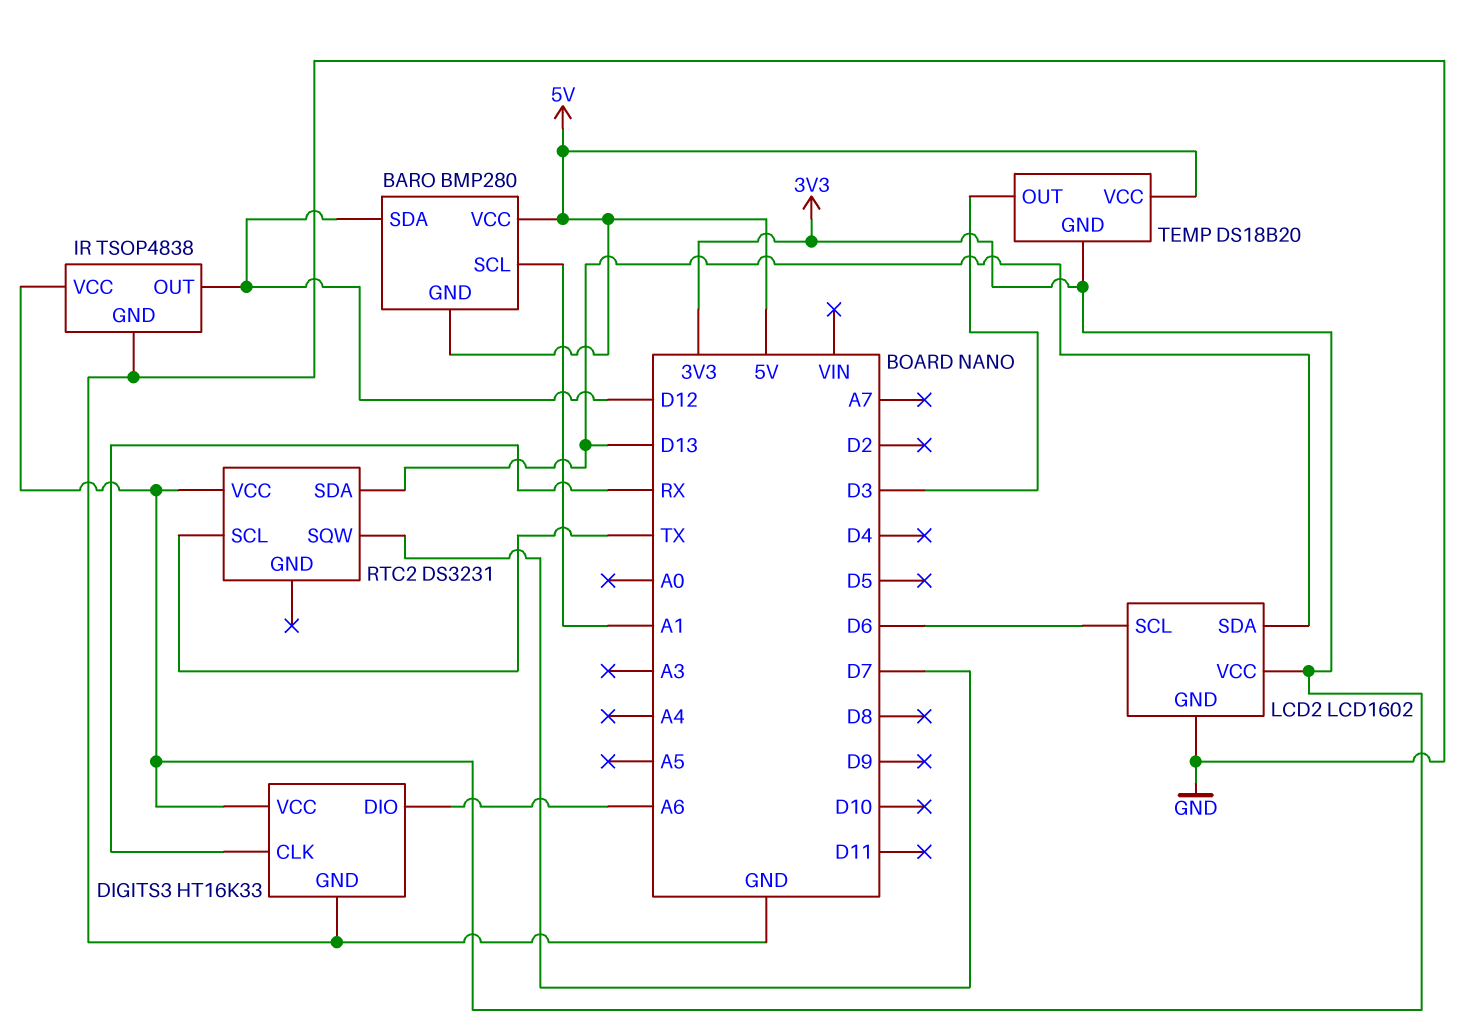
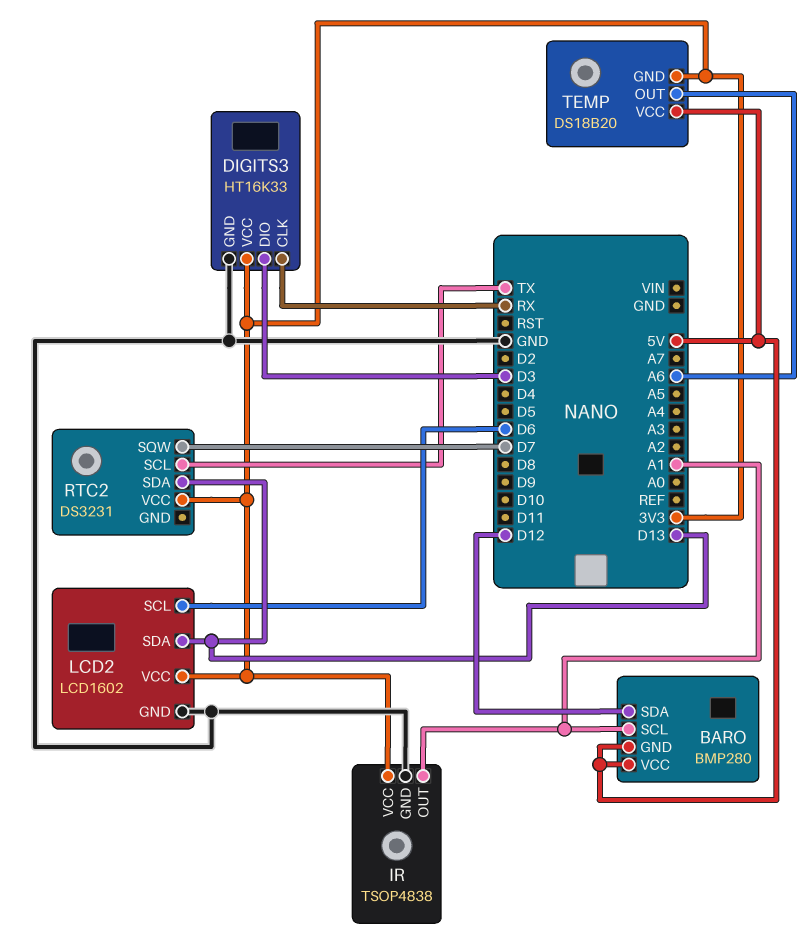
DIGITS3 pin DIO: A6 -> D3
IR pin OUT: D12 -> A1
TEMP pin OUT: D3 -> A6

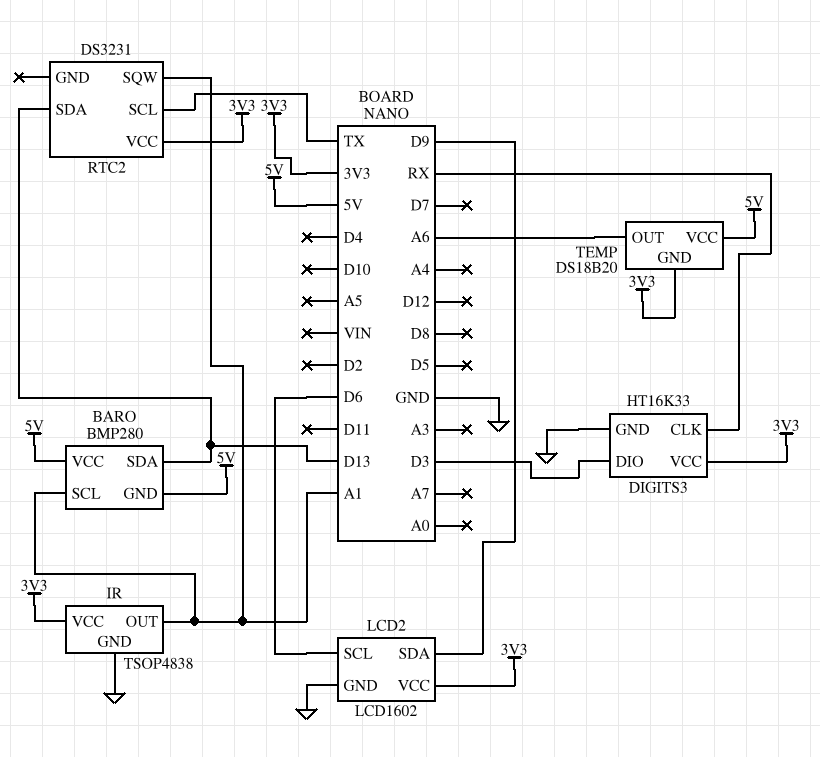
BARO pin SDA: D12 -> D13
LCD2 pin SDA: D13 -> D9
RTC2 pin SQW: D7 -> A1

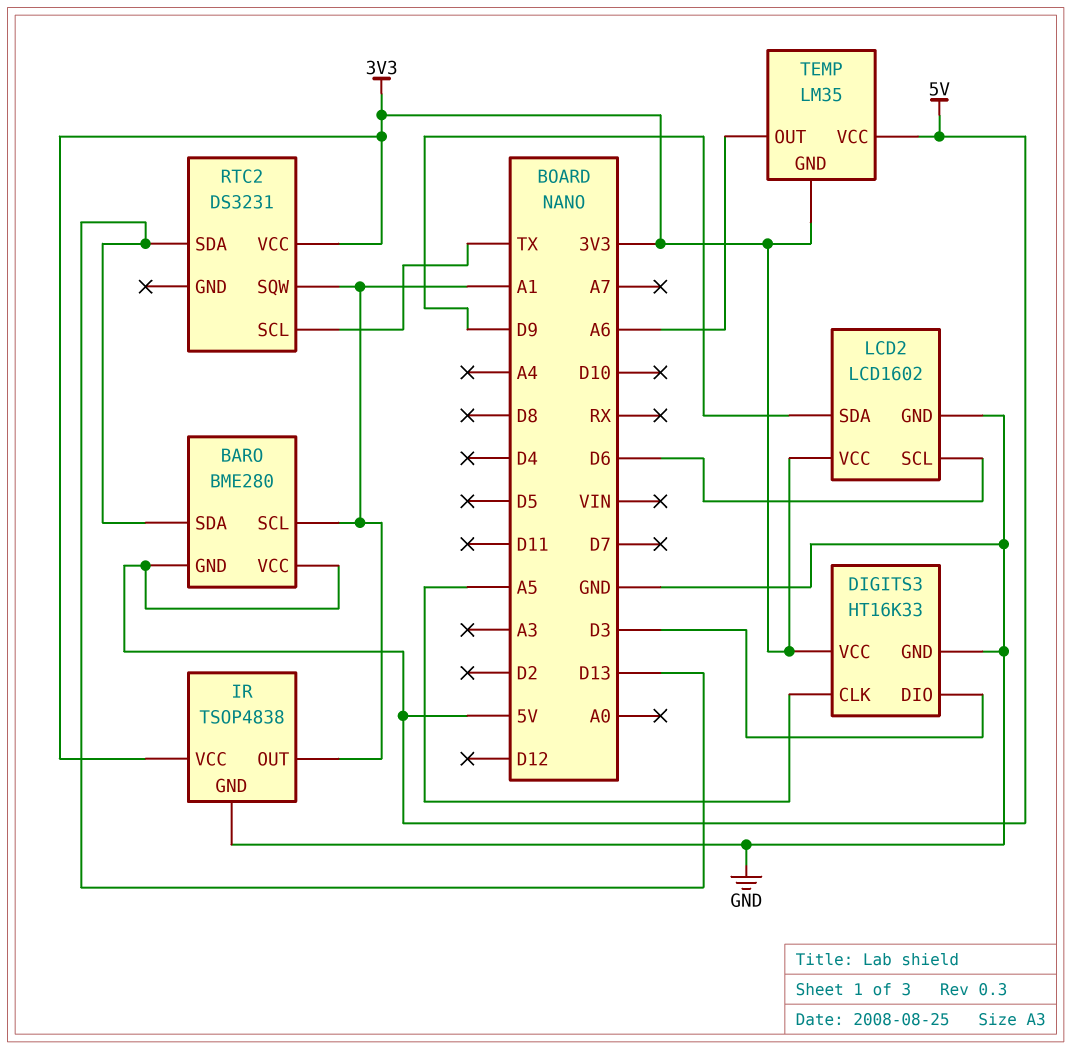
BARO: BMP280 -> BME280
DIGITS3 pin CLK: RX -> A5
TEMP: DS18B20 -> LM35

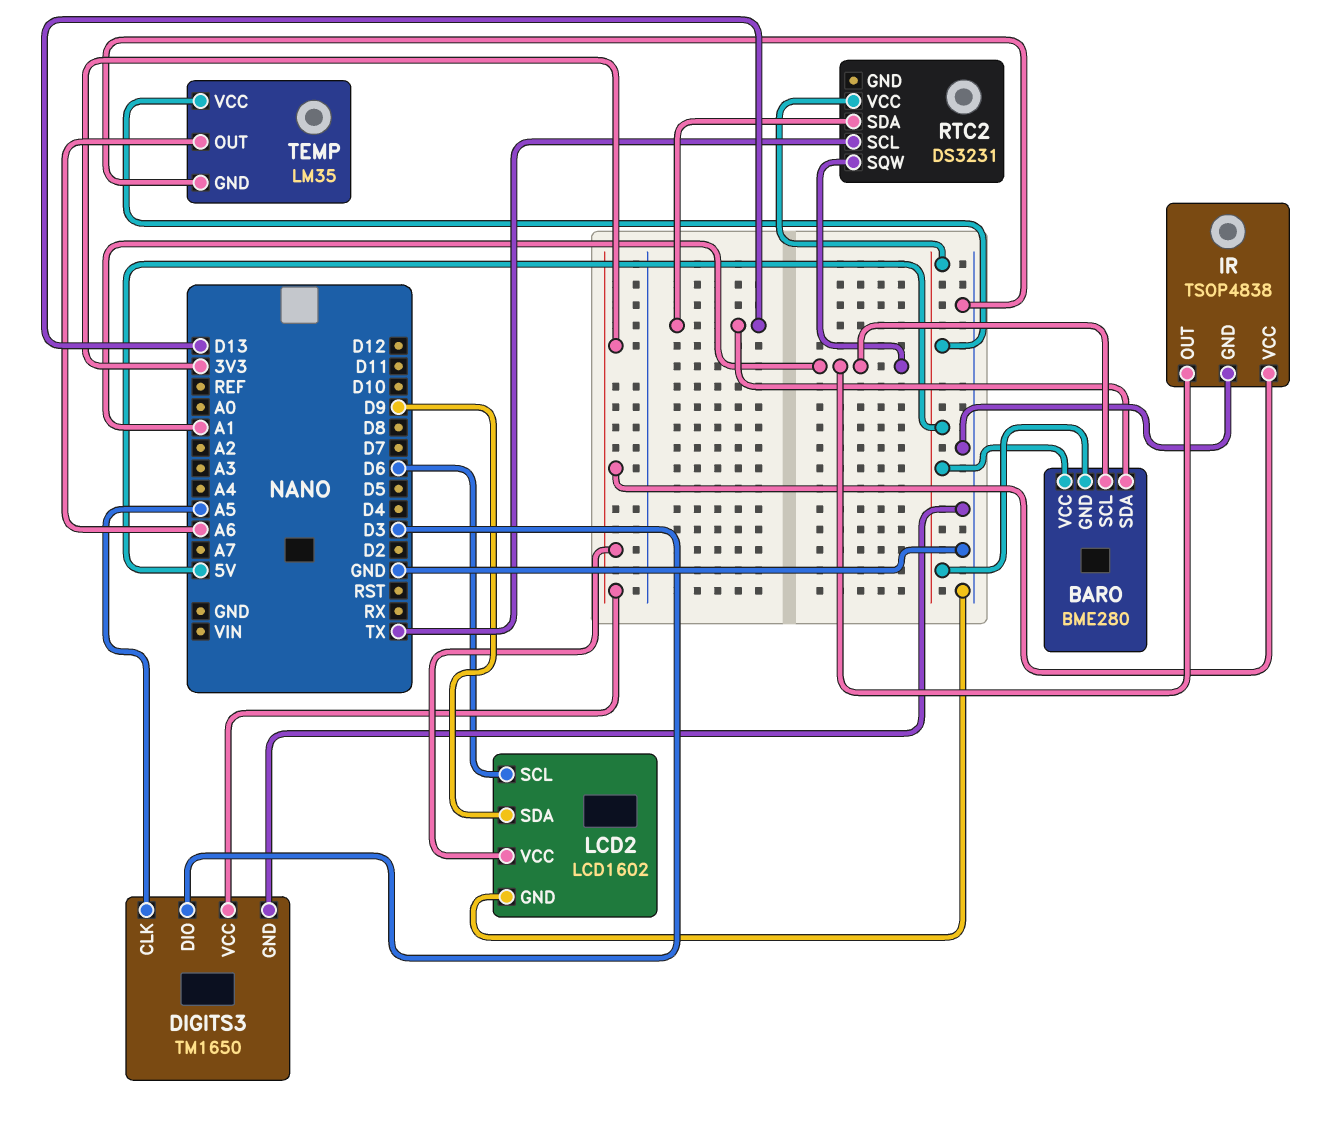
DIGITS3: HT16K33 -> TM1650
RTC2 pin VCC: 3V3 -> 5V
TEMP pin GND: 3V3 -> GND

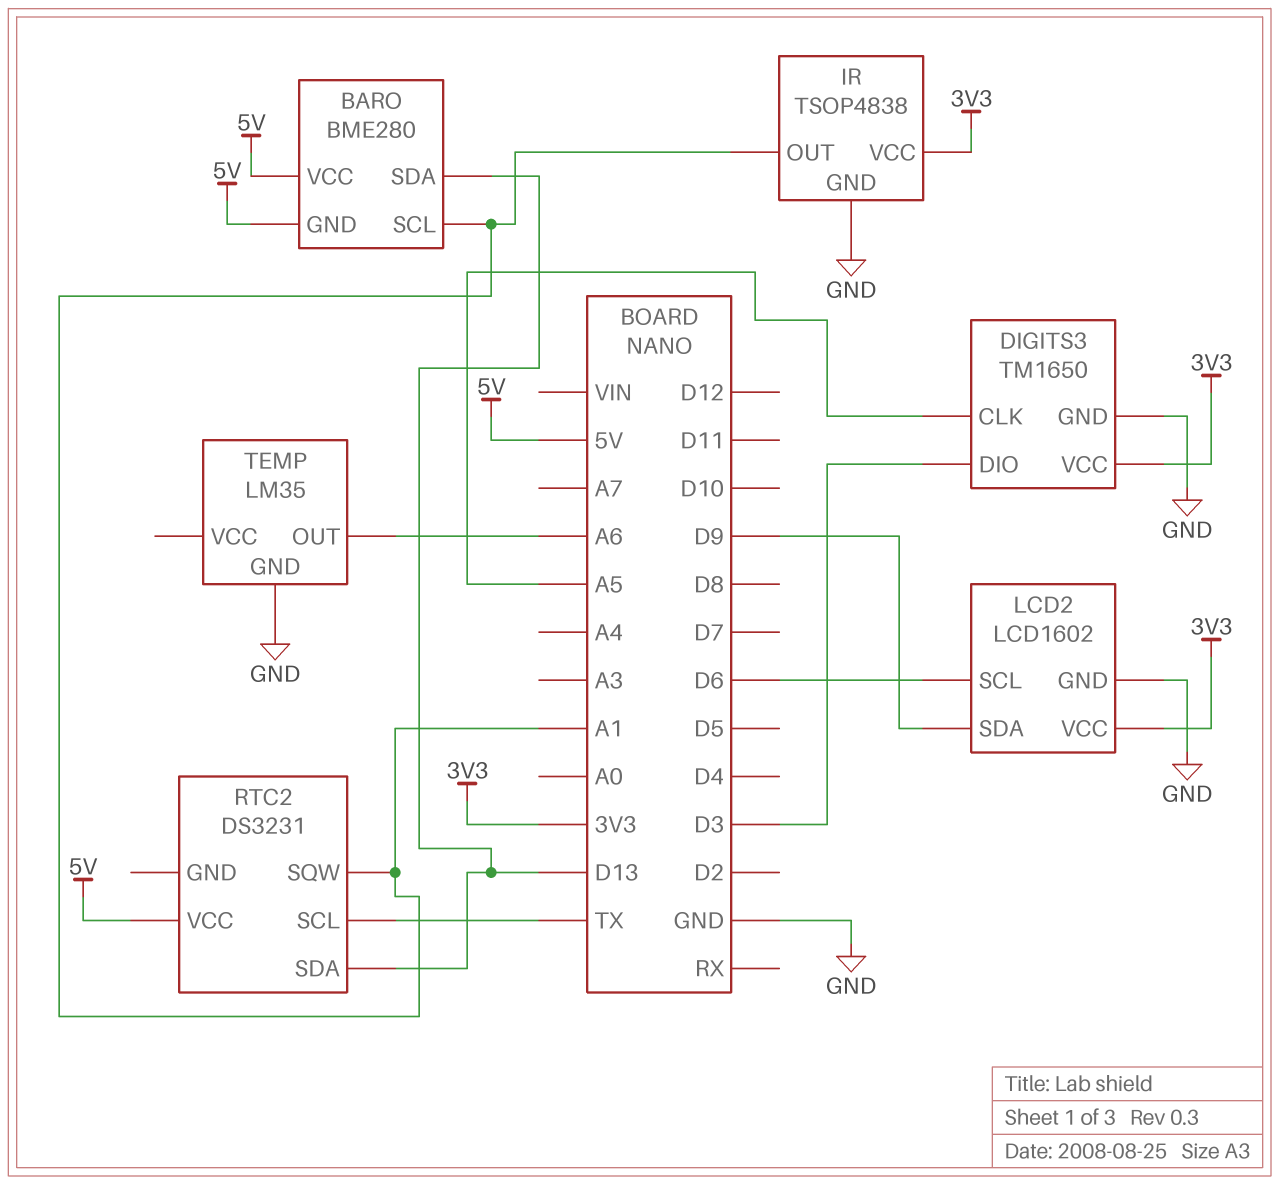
TEMP pin VCC: 5V -> none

──────

→ **INSTRUCTIONS FOR THE TASK**
Check the listing for the word "BARO". Show each line that has it.

→ **REPLY**
BARO pin SDA: D12 -> D13
BARO: BMP280 -> BME280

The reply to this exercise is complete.